Listing from a data source
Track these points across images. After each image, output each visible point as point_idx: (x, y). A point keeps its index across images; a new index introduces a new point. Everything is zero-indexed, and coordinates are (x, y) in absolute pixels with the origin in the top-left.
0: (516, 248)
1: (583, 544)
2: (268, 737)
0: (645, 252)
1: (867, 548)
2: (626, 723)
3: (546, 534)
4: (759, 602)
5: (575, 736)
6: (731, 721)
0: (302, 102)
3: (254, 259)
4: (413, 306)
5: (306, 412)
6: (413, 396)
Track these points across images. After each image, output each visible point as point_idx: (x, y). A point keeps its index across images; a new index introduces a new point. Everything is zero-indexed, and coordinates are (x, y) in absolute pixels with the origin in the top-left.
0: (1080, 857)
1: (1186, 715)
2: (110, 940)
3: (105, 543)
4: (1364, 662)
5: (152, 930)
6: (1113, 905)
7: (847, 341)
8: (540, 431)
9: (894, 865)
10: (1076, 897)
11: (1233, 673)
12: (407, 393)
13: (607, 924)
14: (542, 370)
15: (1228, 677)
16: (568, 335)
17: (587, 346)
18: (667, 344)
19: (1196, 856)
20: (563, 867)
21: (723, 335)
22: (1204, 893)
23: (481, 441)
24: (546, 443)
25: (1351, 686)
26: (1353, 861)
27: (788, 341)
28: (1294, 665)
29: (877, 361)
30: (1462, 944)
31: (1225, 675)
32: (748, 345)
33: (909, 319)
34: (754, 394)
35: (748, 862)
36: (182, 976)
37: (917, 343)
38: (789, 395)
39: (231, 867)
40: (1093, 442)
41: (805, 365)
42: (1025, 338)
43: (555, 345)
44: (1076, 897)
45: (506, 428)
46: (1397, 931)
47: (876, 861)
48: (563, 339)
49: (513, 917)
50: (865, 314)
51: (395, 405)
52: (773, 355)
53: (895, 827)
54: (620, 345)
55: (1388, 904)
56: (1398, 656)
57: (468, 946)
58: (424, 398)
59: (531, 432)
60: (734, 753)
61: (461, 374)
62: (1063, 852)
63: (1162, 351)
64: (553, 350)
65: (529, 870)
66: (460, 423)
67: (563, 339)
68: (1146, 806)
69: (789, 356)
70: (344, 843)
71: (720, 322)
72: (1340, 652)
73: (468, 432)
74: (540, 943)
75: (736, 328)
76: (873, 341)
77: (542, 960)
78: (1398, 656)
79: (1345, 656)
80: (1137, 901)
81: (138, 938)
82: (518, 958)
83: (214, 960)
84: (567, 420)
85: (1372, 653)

* _TASK TO COMPLETE_
Arrange every line of the listing above as a Markdown table with the columns "Row" and "Line," numbering the rows in order and omitting any blank lines.

* _TASK ANSWER_
| Row | Line |
|---|---|
| 1 | Track these points across images. After each image, output each visible point as point_idx: (x, y). A point keeps its index across images; a new index introduces a new point. Everything is zero-indexed, and coordinates are (x, y) in absolute pixels with the origin in the top-left. |
| 2 | 0: (516, 248) |
| 3 | 1: (583, 544) |
| 4 | 2: (268, 737) |
| 5 | 0: (645, 252) |
| 6 | 1: (867, 548) |
| 7 | 2: (626, 723) |
| 8 | 3: (546, 534) |
| 9 | 4: (759, 602) |
| 10 | 5: (575, 736) |
| 11 | 6: (731, 721) |
| 12 | 0: (302, 102) |
| 13 | 3: (254, 259) |
| 14 | 4: (413, 306) |
| 15 | 5: (306, 412) |
| 16 | 6: (413, 396) |
| 17 | Track these points across images. After each image, output each visible point as point_idx: (x, y). A point keeps its index across images; a new index introduces a new point. Everything is zero-indexed, and coordinates are (x, y) in absolute pixels with the origin in the top-left. |
| 18 | 0: (1080, 857) |
| 19 | 1: (1186, 715) |
| 20 | 2: (110, 940) |
| 21 | 3: (105, 543) |
| 22 | 4: (1364, 662) |
| 23 | 5: (152, 930) |
| 24 | 6: (1113, 905) |
| 25 | 7: (847, 341) |
| 26 | 8: (540, 431) |
| 27 | 9: (894, 865) |
| 28 | 10: (1076, 897) |
| 29 | 11: (1233, 673) |
| 30 | 12: (407, 393) |
| 31 | 13: (607, 924) |
| 32 | 14: (542, 370) |
| 33 | 15: (1228, 677) |
| 34 | 16: (568, 335) |
| 35 | 17: (587, 346) |
| 36 | 18: (667, 344) |
| 37 | 19: (1196, 856) |
| 38 | 20: (563, 867) |
| 39 | 21: (723, 335) |
| 40 | 22: (1204, 893) |
| 41 | 23: (481, 441) |
| 42 | 24: (546, 443) |
| 43 | 25: (1351, 686) |
| 44 | 26: (1353, 861) |
| 45 | 27: (788, 341) |
| 46 | 28: (1294, 665) |
| 47 | 29: (877, 361) |
| 48 | 30: (1462, 944) |
| 49 | 31: (1225, 675) |
| 50 | 32: (748, 345) |
| 51 | 33: (909, 319) |
| 52 | 34: (754, 394) |
| 53 | 35: (748, 862) |
| 54 | 36: (182, 976) |
| 55 | 37: (917, 343) |
| 56 | 38: (789, 395) |
| 57 | 39: (231, 867) |
| 58 | 40: (1093, 442) |
| 59 | 41: (805, 365) |
| 60 | 42: (1025, 338) |
| 61 | 43: (555, 345) |
| 62 | 44: (1076, 897) |
| 63 | 45: (506, 428) |
| 64 | 46: (1397, 931) |
| 65 | 47: (876, 861) |
| 66 | 48: (563, 339) |
| 67 | 49: (513, 917) |
| 68 | 50: (865, 314) |
| 69 | 51: (395, 405) |
| 70 | 52: (773, 355) |
| 71 | 53: (895, 827) |
| 72 | 54: (620, 345) |
| 73 | 55: (1388, 904) |
| 74 | 56: (1398, 656) |
| 75 | 57: (468, 946) |
| 76 | 58: (424, 398) |
| 77 | 59: (531, 432) |
| 78 | 60: (734, 753) |
| 79 | 61: (461, 374) |
| 80 | 62: (1063, 852) |
| 81 | 63: (1162, 351) |
| 82 | 64: (553, 350) |
| 83 | 65: (529, 870) |
| 84 | 66: (460, 423) |
| 85 | 67: (563, 339) |
| 86 | 68: (1146, 806) |
| 87 | 69: (789, 356) |
| 88 | 70: (344, 843) |
| 89 | 71: (720, 322) |
| 90 | 72: (1340, 652) |
| 91 | 73: (468, 432) |
| 92 | 74: (540, 943) |
| 93 | 75: (736, 328) |
| 94 | 76: (873, 341) |
| 95 | 77: (542, 960) |
| 96 | 78: (1398, 656) |
| 97 | 79: (1345, 656) |
| 98 | 80: (1137, 901) |
| 99 | 81: (138, 938) |
| 100 | 82: (518, 958) |
| 101 | 83: (214, 960) |
| 102 | 84: (567, 420) |
| 103 | 85: (1372, 653) |